Write out, unchanged, the lines from the one holding "The Zahnbürste (rot)" to the close of the listing. Both the first and last lines belong in it.

Data excerpt
◇ ◇ ◇ ◇ ◇

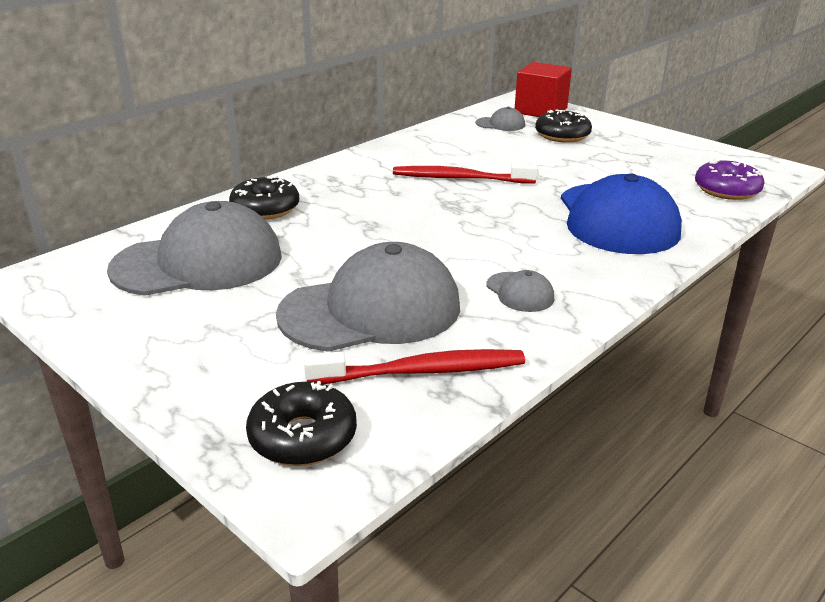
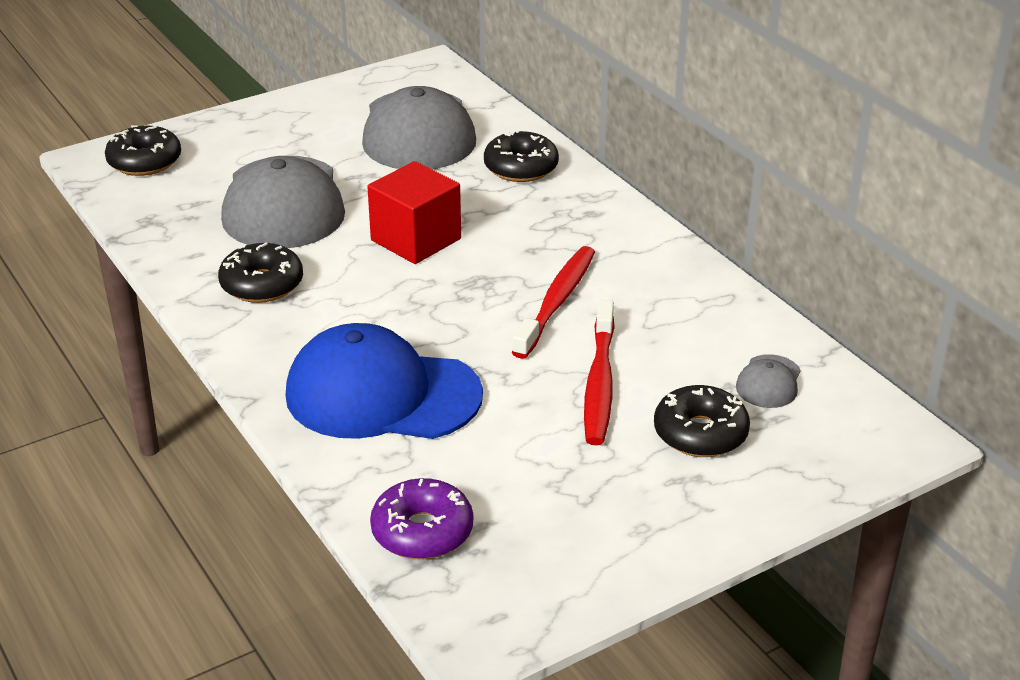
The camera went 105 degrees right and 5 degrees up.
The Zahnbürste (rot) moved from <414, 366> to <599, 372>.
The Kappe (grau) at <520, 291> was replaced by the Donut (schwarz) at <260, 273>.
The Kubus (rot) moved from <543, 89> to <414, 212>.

◇ ◇ ◇ ◇ ◇

Task result
The Zahnbürste (rot) moved from <414, 366> to <599, 372>.
The Kappe (grau) at <520, 291> was replaced by the Donut (schwarz) at <260, 273>.
The Kubus (rot) moved from <543, 89> to <414, 212>.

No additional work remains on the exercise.